* Dataset entries
__________

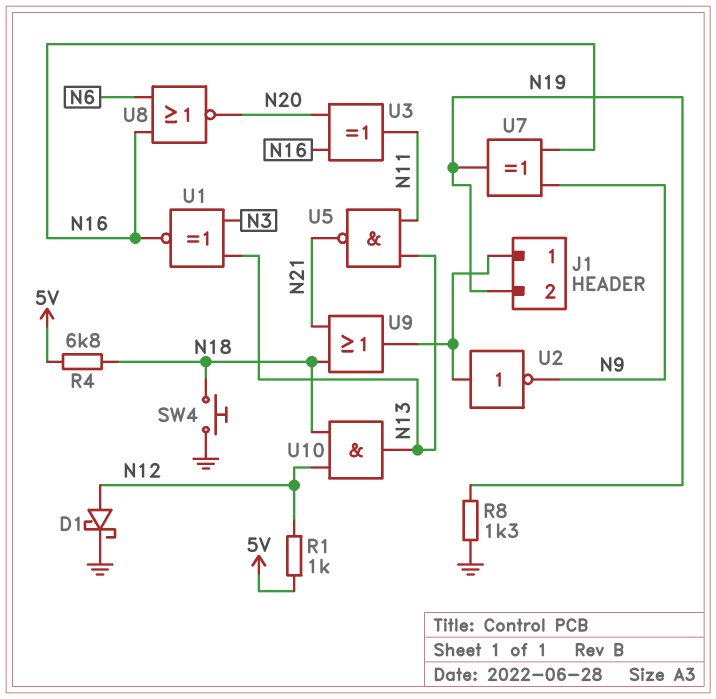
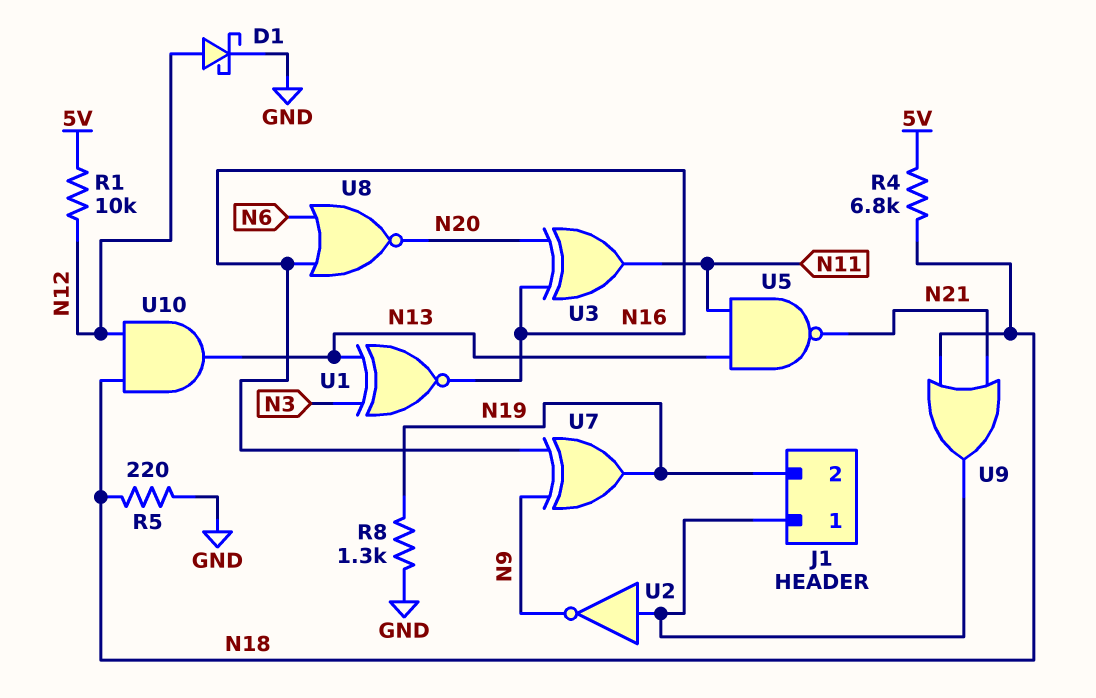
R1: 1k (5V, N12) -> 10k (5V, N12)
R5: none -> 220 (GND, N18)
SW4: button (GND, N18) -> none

__________

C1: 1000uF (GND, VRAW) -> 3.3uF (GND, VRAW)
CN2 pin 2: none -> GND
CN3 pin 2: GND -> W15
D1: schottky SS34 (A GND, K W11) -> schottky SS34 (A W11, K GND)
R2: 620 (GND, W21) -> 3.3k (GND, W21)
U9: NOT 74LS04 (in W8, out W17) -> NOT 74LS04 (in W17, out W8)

__________

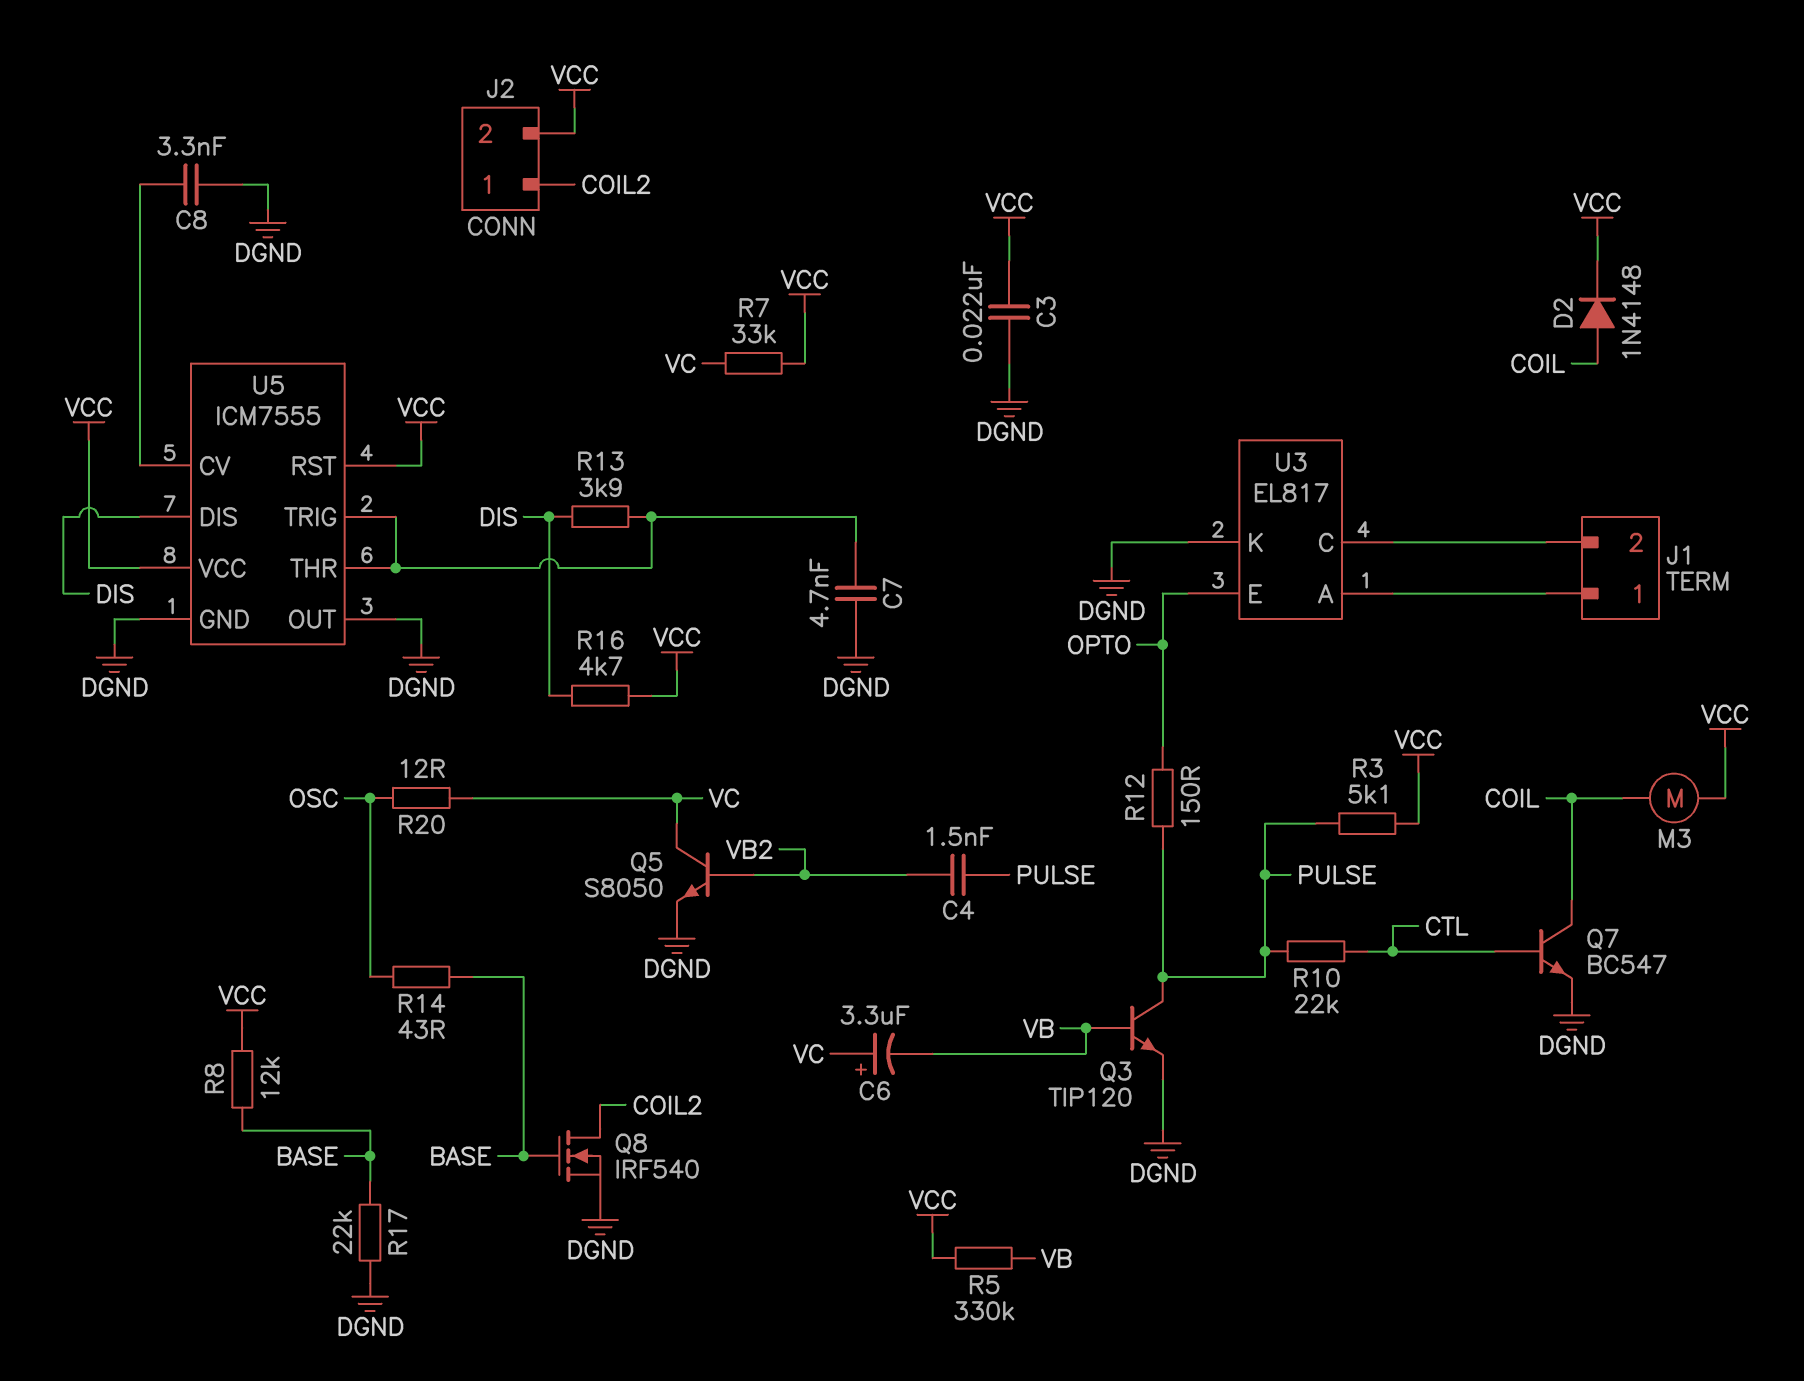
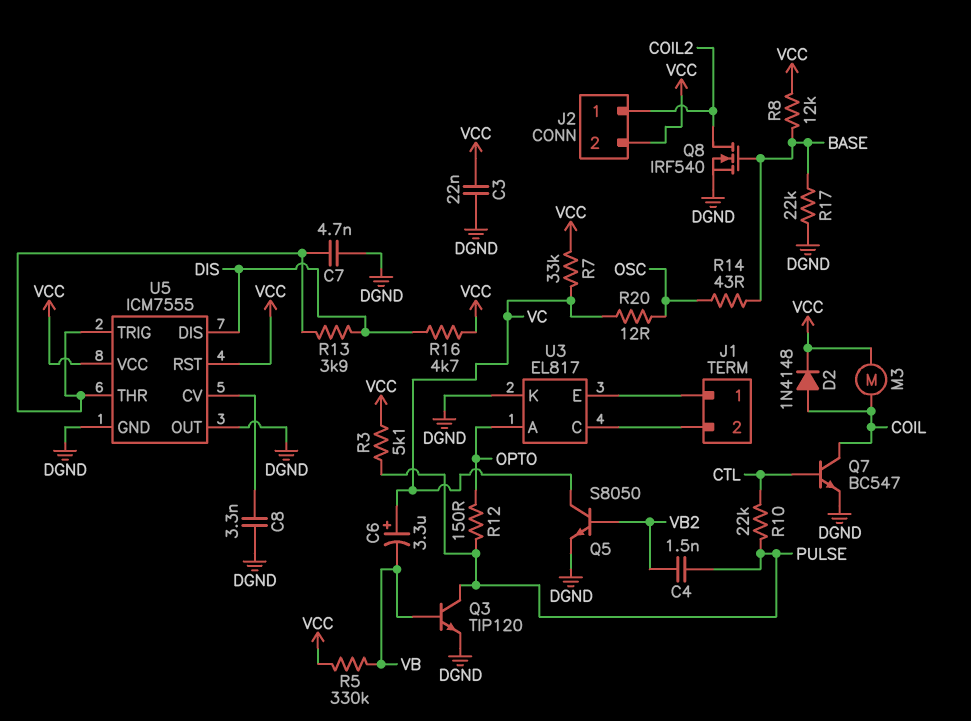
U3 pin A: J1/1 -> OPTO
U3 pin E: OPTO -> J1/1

__________

* Exercise description
Copy every line of the material above in which the string "none" can be found.

* Solution to this exercise
R5: none -> 220 (GND, N18)
SW4: button (GND, N18) -> none
CN2 pin 2: none -> GND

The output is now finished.